## [WHAT TO WORK ON]
Begin at the line containing "RTC3: DS3231 -> DS1307" in the entries below and end at the line containing "PIR1 pin GND: GND -> 3V3"; transcribe that range exactly and nothing outside it.

[EXCERPTED DATA]

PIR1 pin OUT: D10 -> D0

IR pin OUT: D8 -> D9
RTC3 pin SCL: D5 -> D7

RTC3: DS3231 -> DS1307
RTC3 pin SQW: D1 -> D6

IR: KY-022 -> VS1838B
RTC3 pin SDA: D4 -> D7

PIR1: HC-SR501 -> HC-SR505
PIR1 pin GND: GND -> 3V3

[/EXCERPTED DATA]
[EXCERPTED DATA]

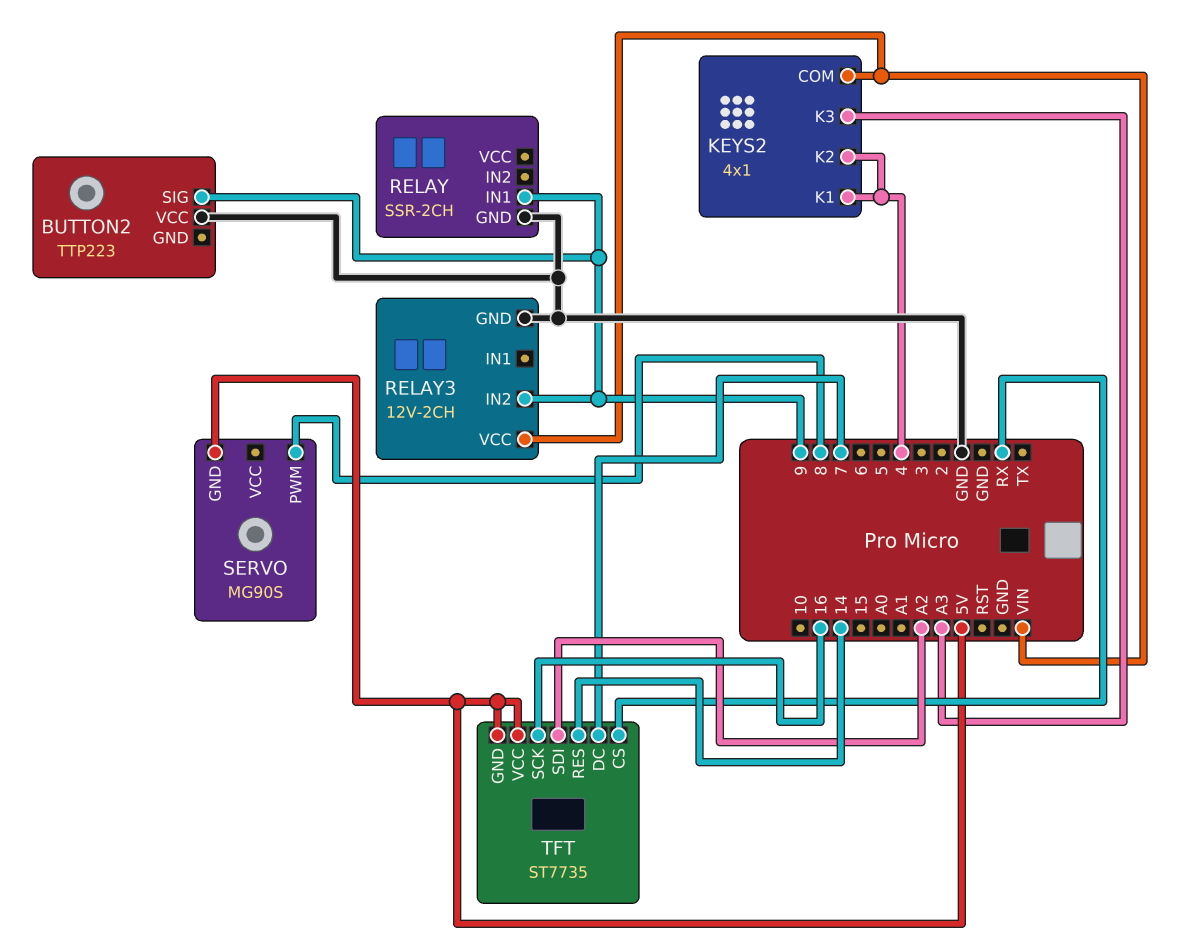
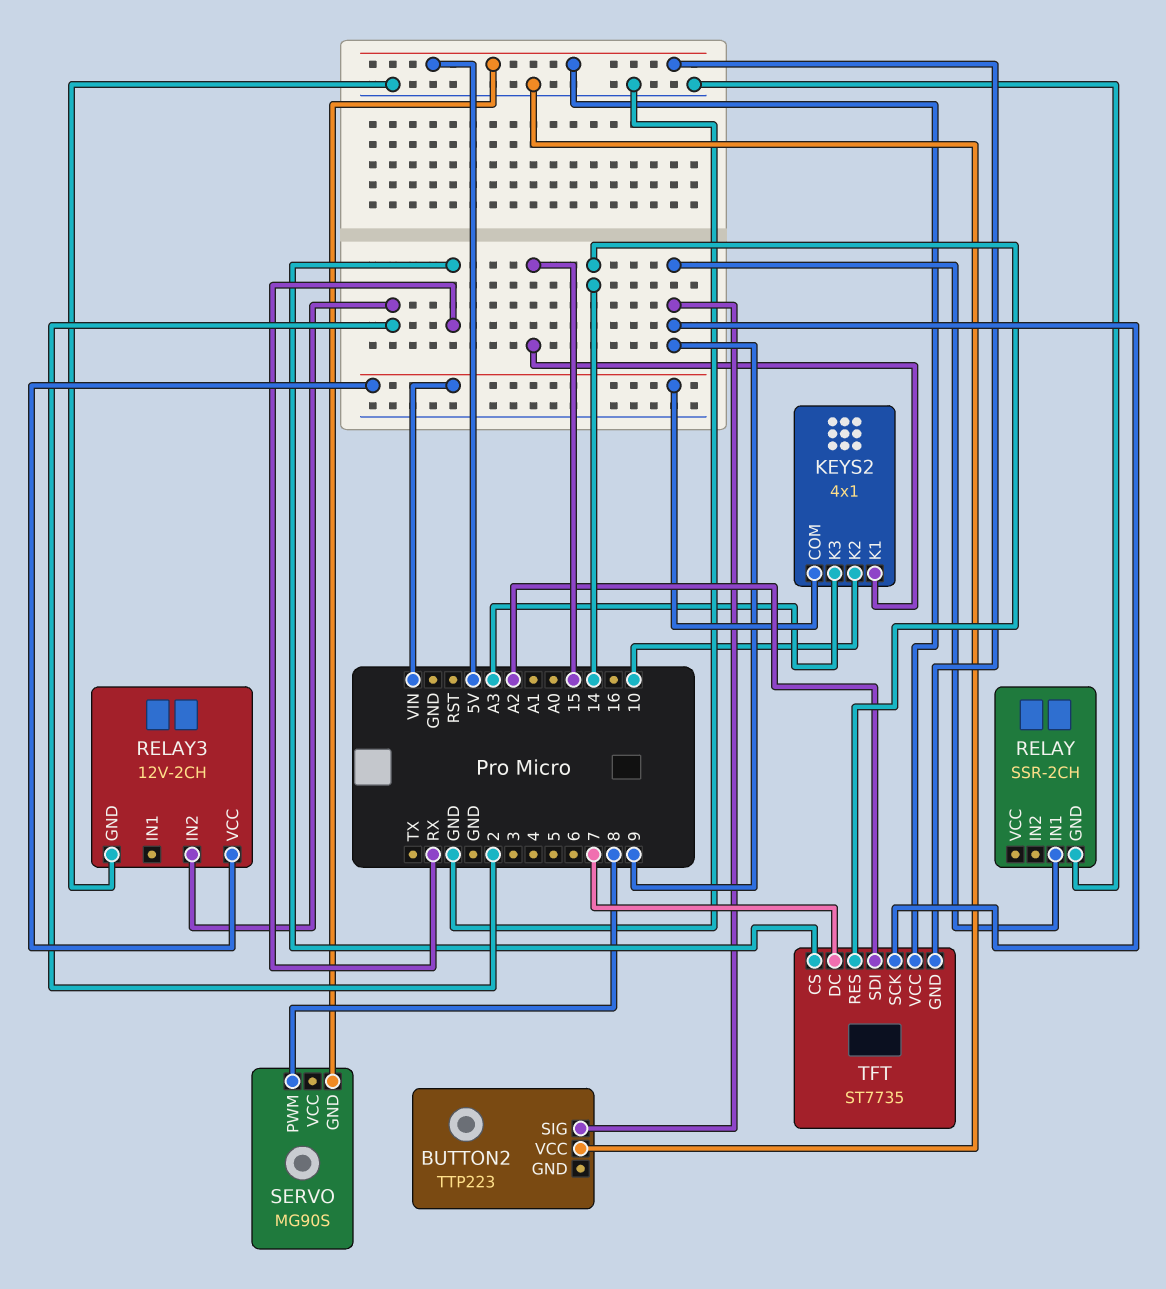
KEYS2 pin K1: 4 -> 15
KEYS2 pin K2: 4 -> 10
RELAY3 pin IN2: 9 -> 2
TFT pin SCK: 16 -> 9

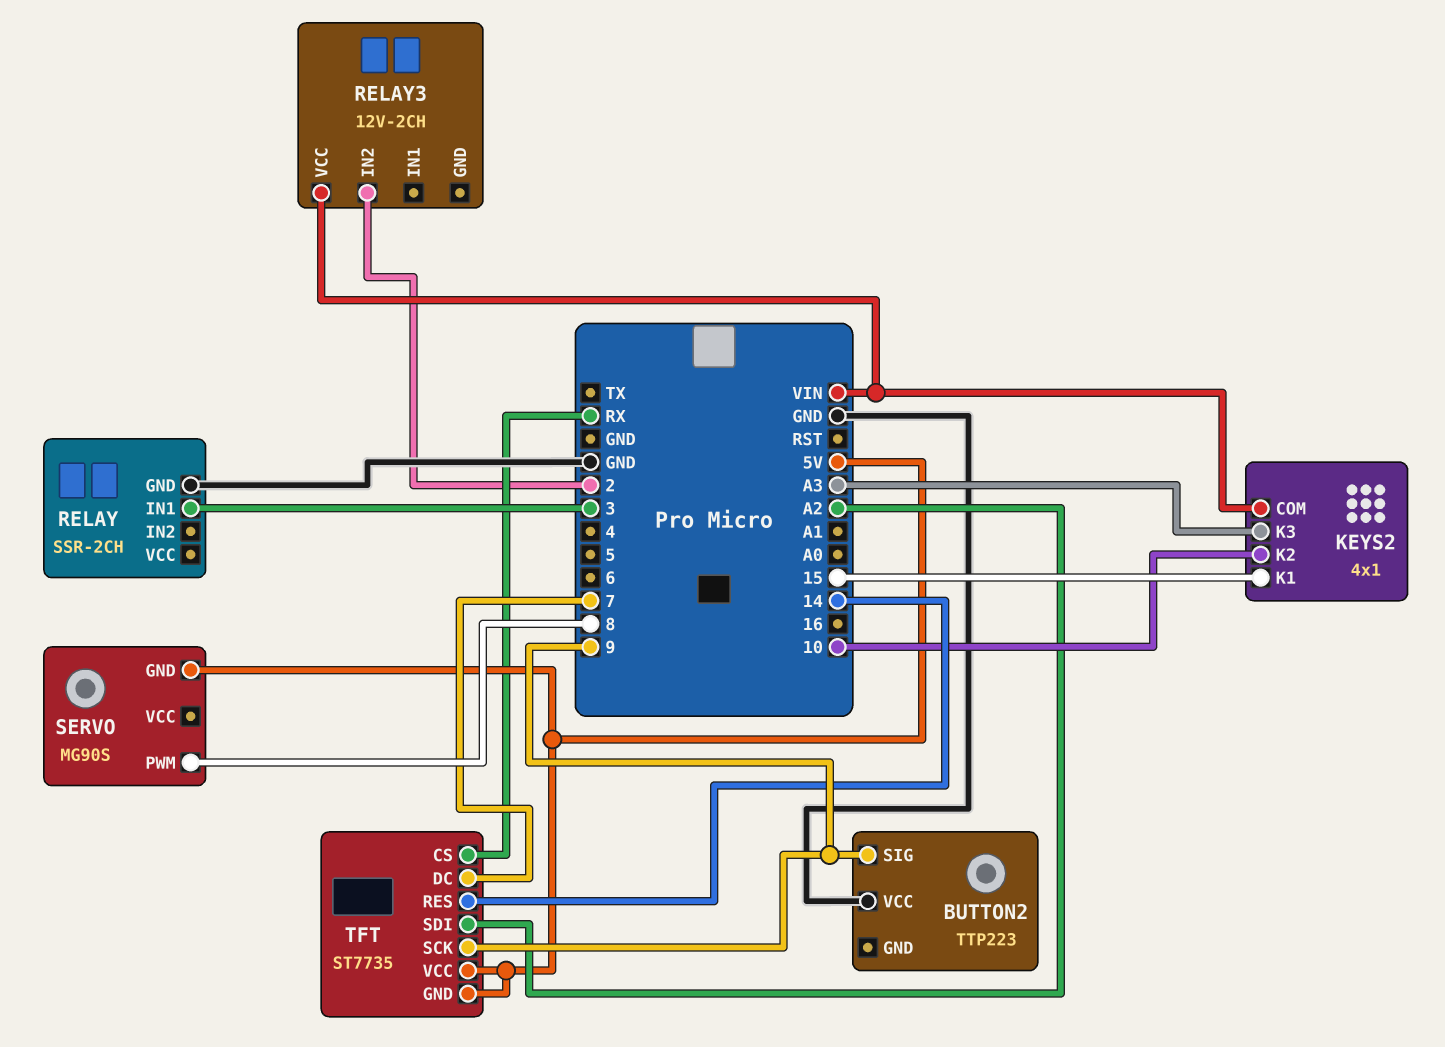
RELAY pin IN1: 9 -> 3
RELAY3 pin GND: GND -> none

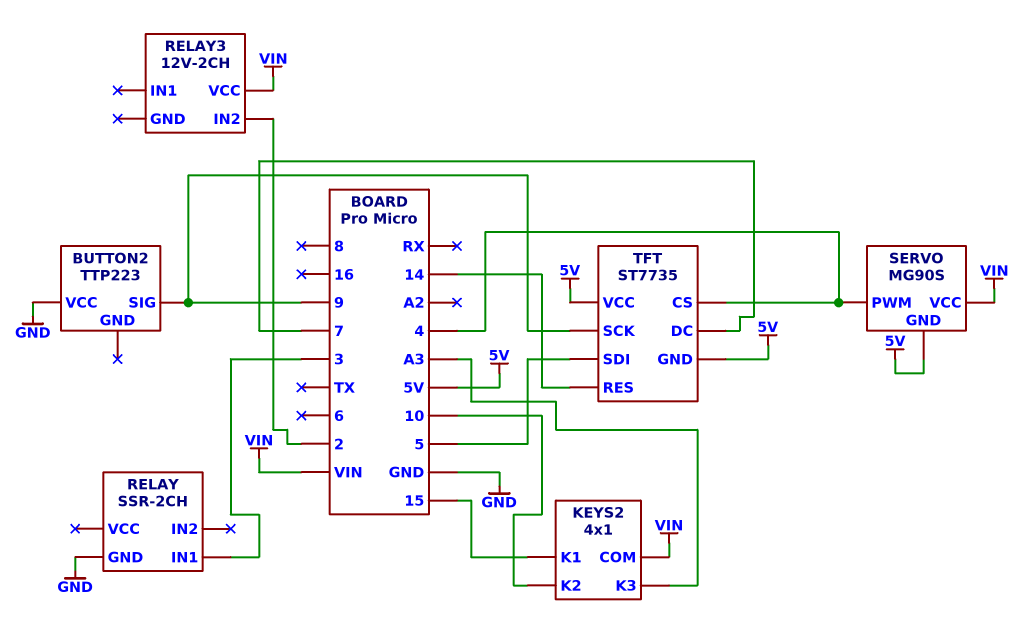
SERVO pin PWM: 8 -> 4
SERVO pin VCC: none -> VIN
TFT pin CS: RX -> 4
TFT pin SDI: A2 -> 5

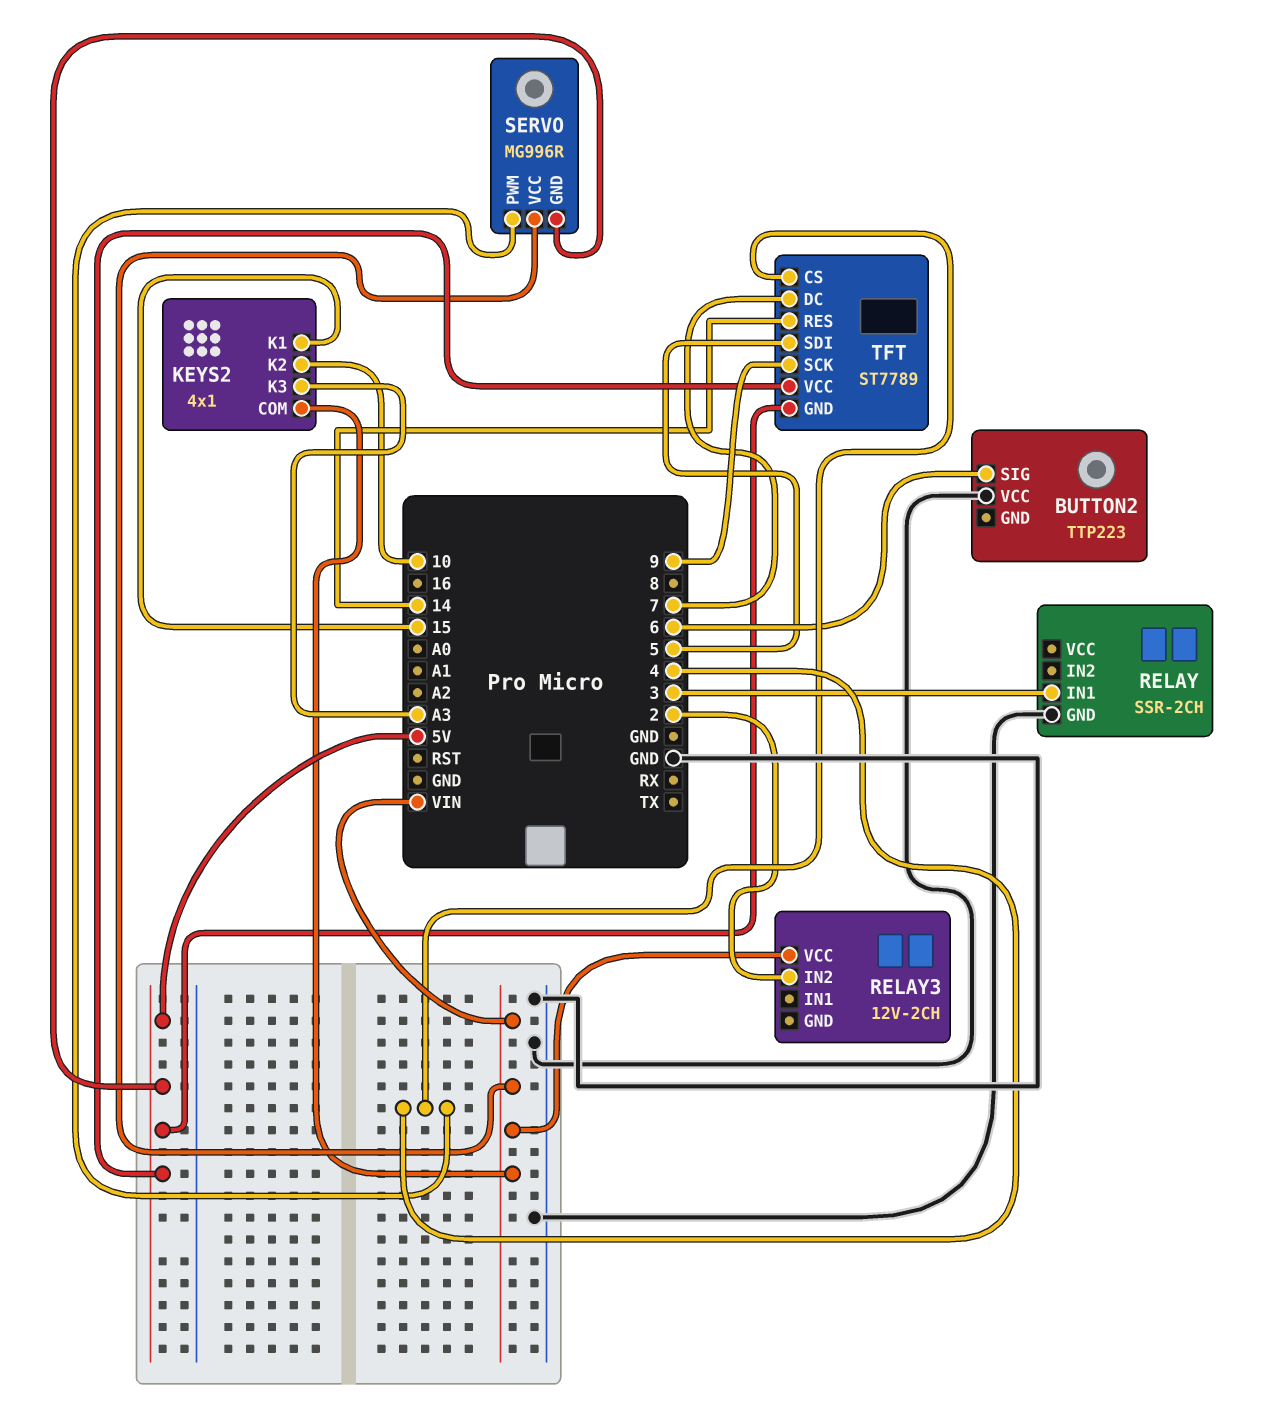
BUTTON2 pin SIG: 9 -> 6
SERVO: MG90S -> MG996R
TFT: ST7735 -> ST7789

[/EXCERPTED DATA]
[EXCERPTED DATA]

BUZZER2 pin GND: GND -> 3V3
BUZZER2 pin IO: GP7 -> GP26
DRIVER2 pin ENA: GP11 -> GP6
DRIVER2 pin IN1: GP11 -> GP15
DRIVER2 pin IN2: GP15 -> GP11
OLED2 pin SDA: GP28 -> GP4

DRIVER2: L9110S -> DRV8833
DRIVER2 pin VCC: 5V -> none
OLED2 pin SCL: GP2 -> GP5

[/EXCERPTED DATA]

## [EXERCISE RESULT]
RTC3: DS3231 -> DS1307
RTC3 pin SQW: D1 -> D6

IR: KY-022 -> VS1838B
RTC3 pin SDA: D4 -> D7

PIR1: HC-SR501 -> HC-SR505
PIR1 pin GND: GND -> 3V3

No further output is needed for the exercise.